■ **What the task asks**
Write out the lines below as a numbered list, starting at the line containing "purple circle: moved 6 px right, 7 px down" and ending at the line containing "orange rectangle at". Skip any blank lines and leave out the pictures.

■ **Dataset rows**
--- START ---

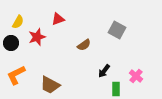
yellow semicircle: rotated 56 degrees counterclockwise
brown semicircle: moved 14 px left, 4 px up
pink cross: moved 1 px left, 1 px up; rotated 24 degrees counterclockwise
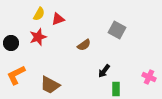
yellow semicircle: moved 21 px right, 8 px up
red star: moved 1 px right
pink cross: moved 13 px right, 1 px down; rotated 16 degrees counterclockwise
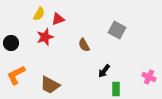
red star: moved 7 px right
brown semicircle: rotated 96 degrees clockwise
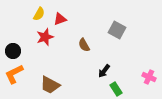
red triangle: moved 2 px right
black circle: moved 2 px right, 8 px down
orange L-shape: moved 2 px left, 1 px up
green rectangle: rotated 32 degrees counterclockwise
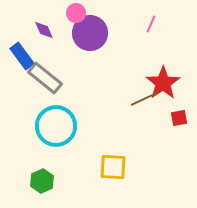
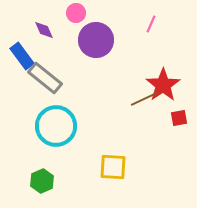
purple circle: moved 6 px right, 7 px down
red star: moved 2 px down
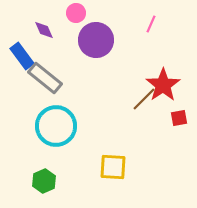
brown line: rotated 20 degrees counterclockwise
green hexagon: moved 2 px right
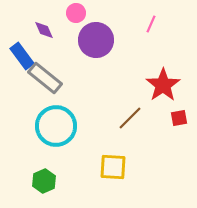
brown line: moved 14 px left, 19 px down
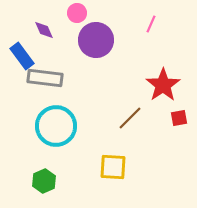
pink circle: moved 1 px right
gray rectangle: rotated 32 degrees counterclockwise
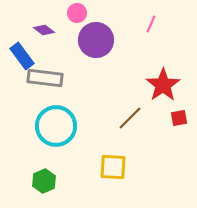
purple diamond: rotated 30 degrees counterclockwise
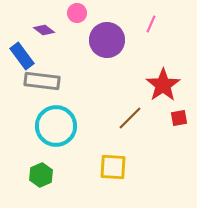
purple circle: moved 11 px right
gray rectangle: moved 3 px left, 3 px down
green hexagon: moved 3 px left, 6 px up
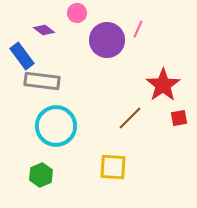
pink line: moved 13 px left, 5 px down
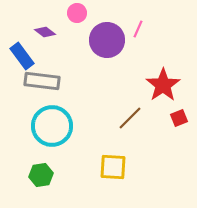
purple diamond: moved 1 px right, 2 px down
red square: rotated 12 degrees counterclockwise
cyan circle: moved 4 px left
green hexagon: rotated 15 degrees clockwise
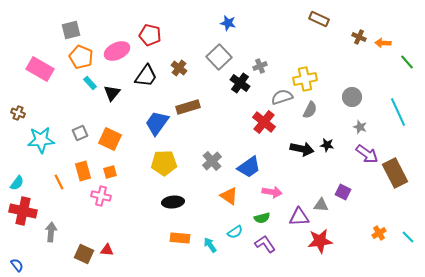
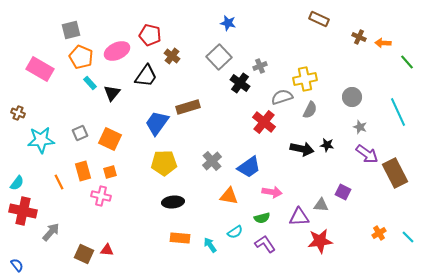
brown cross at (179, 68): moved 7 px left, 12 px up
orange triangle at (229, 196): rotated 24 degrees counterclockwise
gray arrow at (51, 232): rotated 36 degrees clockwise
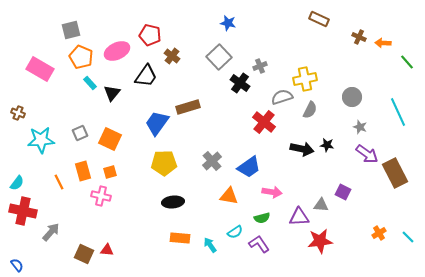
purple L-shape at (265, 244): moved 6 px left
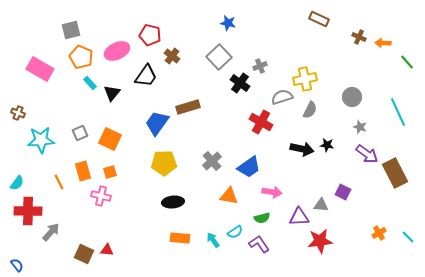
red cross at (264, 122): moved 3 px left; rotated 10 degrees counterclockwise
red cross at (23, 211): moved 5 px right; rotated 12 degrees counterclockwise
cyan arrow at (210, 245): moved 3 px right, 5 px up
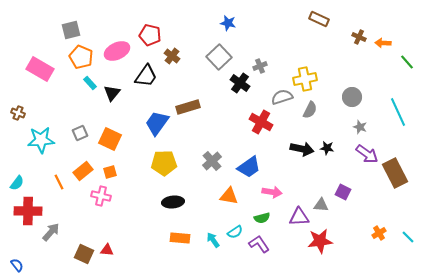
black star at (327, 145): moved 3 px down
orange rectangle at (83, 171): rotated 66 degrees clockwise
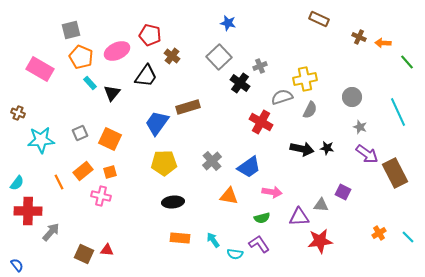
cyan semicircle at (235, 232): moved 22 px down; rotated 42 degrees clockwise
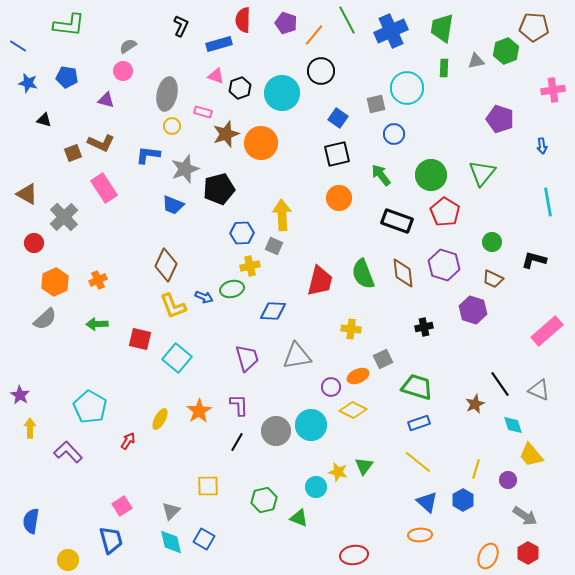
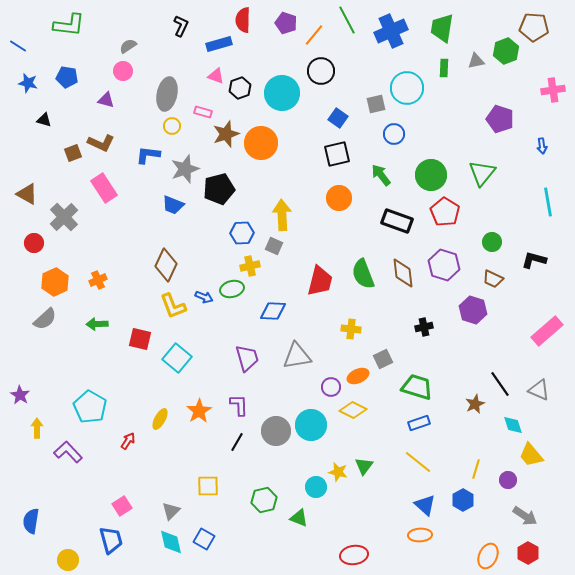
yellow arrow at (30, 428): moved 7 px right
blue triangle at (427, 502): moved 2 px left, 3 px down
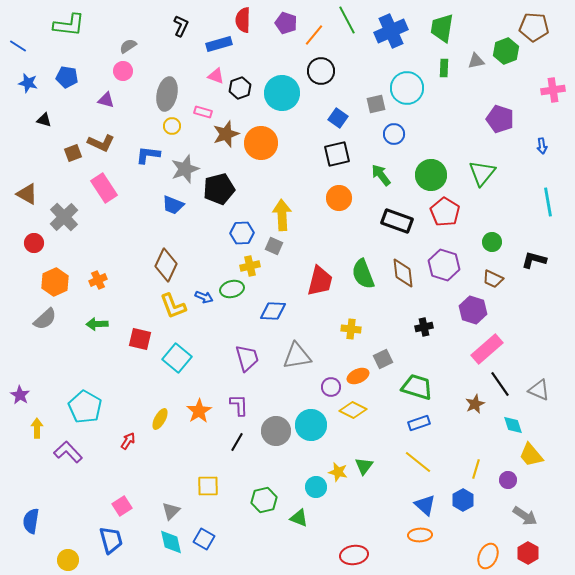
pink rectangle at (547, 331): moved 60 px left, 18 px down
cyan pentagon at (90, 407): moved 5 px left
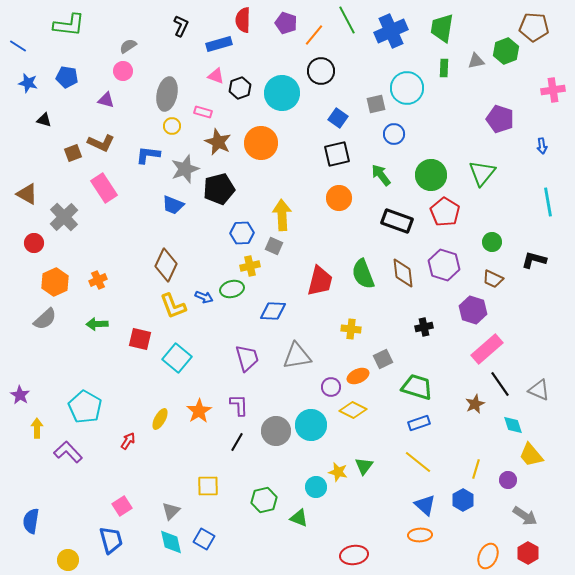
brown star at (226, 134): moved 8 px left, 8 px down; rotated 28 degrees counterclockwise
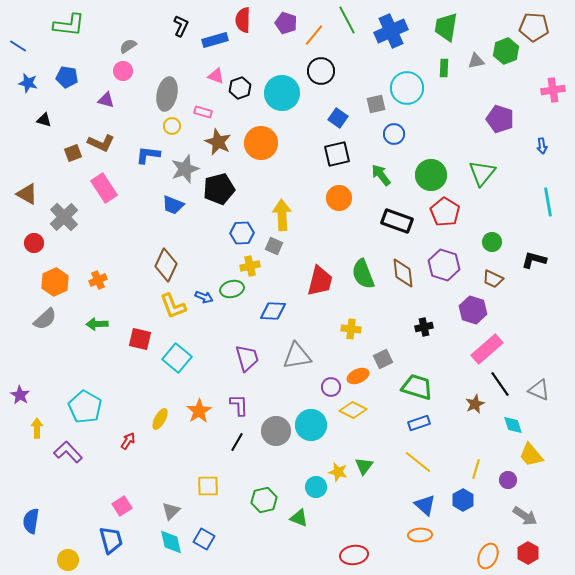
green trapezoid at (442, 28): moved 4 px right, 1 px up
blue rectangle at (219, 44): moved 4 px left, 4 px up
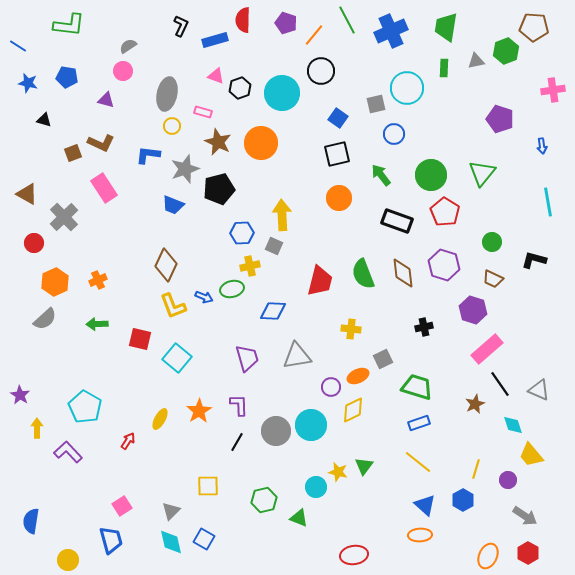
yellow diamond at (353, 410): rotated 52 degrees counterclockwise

--- END ---
--- START ---

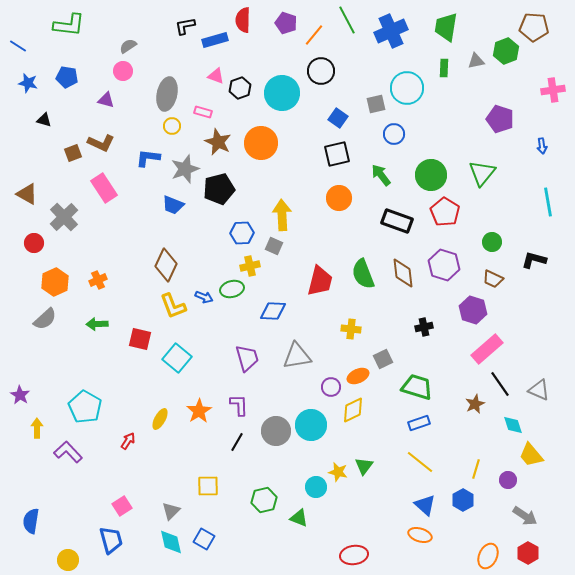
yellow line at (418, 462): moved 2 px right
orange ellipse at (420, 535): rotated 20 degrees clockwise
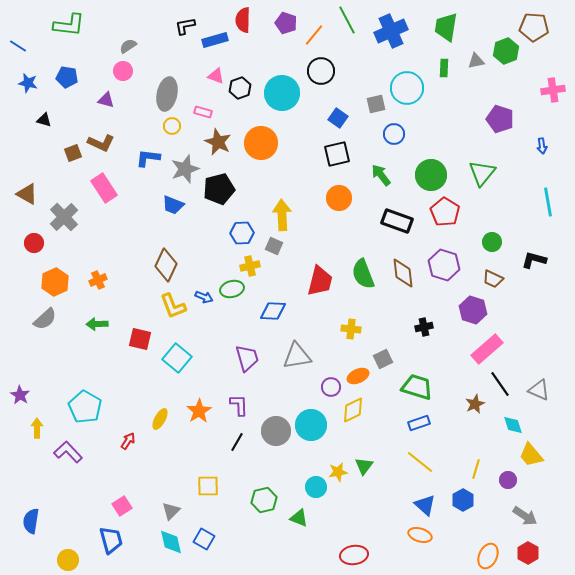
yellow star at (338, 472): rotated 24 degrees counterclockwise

--- END ---
--- START ---

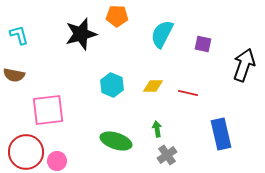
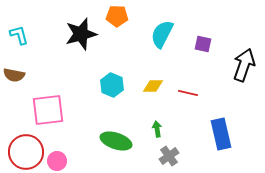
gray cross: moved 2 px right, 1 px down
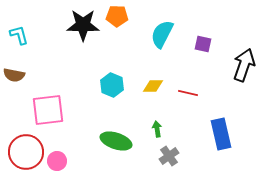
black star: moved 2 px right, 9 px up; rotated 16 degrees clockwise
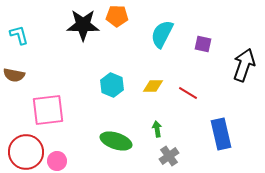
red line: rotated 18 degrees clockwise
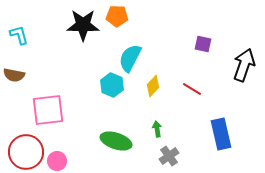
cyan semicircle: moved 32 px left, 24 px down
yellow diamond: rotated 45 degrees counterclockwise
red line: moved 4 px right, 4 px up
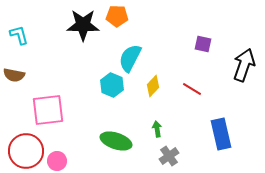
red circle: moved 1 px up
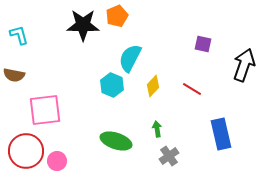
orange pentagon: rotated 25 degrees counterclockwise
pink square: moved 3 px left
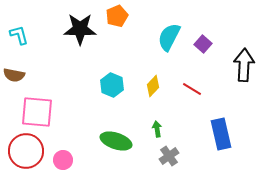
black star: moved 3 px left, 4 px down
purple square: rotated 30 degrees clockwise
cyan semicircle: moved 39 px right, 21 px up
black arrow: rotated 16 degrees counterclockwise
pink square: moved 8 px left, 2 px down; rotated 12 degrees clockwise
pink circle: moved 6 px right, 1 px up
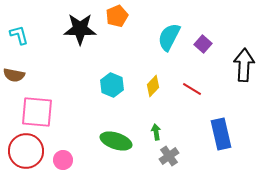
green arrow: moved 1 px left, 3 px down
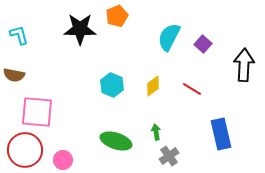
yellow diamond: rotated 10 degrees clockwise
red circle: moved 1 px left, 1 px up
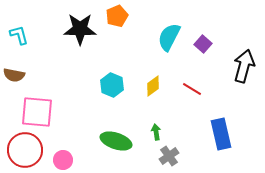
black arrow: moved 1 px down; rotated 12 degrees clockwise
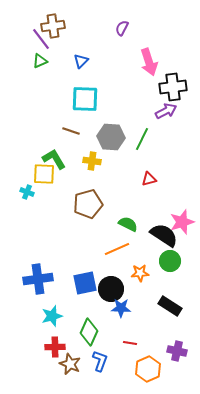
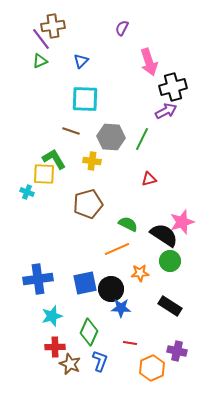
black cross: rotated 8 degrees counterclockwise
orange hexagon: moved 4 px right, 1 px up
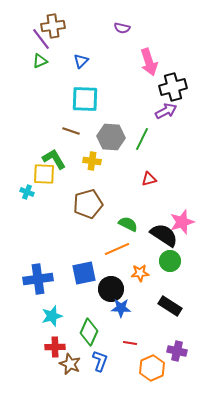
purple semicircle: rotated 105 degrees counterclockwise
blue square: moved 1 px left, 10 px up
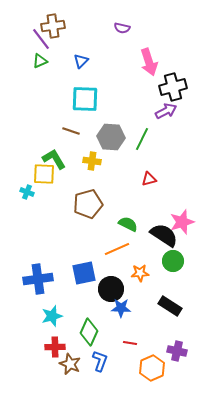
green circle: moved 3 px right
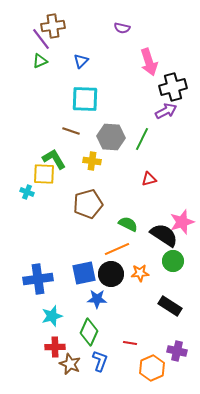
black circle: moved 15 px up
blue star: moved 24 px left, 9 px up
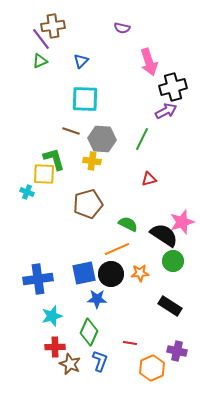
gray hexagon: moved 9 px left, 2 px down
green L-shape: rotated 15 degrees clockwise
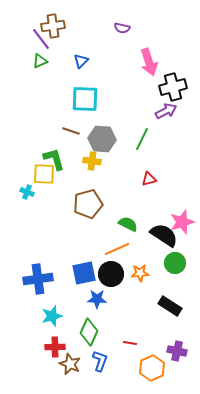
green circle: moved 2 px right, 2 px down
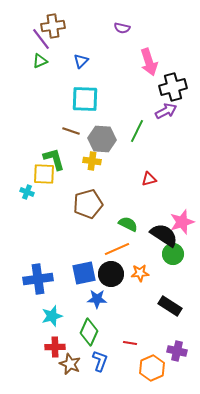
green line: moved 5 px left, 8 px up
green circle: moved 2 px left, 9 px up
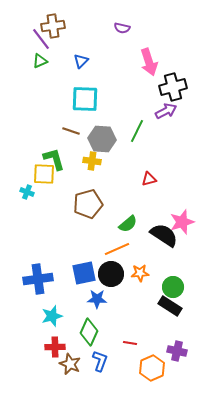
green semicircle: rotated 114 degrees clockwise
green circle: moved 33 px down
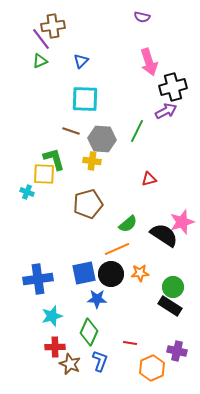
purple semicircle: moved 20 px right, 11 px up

--- END ---

■ **Result of the task**
1. purple circle: moved 6 px right, 7 px down
2. red star: moved 2 px down
3. brown line: rotated 20 degrees counterclockwise
4. green hexagon: moved 2 px right
5. brown line: moved 14 px left, 19 px down
6. pink circle: moved 1 px right
7. gray rectangle: rotated 32 degrees counterclockwise
8. purple diamond: rotated 30 degrees counterclockwise
9. purple circle: moved 11 px right
10. gray rectangle: moved 3 px left, 3 px down
11. green hexagon: moved 3 px left, 6 px up
12. pink line: moved 13 px left, 5 px down
13. purple diamond: moved 1 px right, 2 px down
14. red square: rotated 12 degrees counterclockwise
15. cyan circle: moved 4 px left
16. green hexagon: rotated 15 degrees clockwise
17. brown cross at (179, 68): moved 7 px left, 12 px up
18. orange triangle at (229, 196): rotated 24 degrees counterclockwise
19. gray arrow at (51, 232): rotated 36 degrees clockwise
20. purple L-shape at (265, 244): moved 6 px left
21. red cross at (264, 122): moved 3 px left; rotated 10 degrees counterclockwise
22. red cross at (23, 211): moved 5 px right; rotated 12 degrees counterclockwise
23. cyan arrow at (210, 245): moved 3 px right, 5 px up
24. black star at (327, 145): moved 3 px down
25. orange rectangle at (83, 171): rotated 66 degrees clockwise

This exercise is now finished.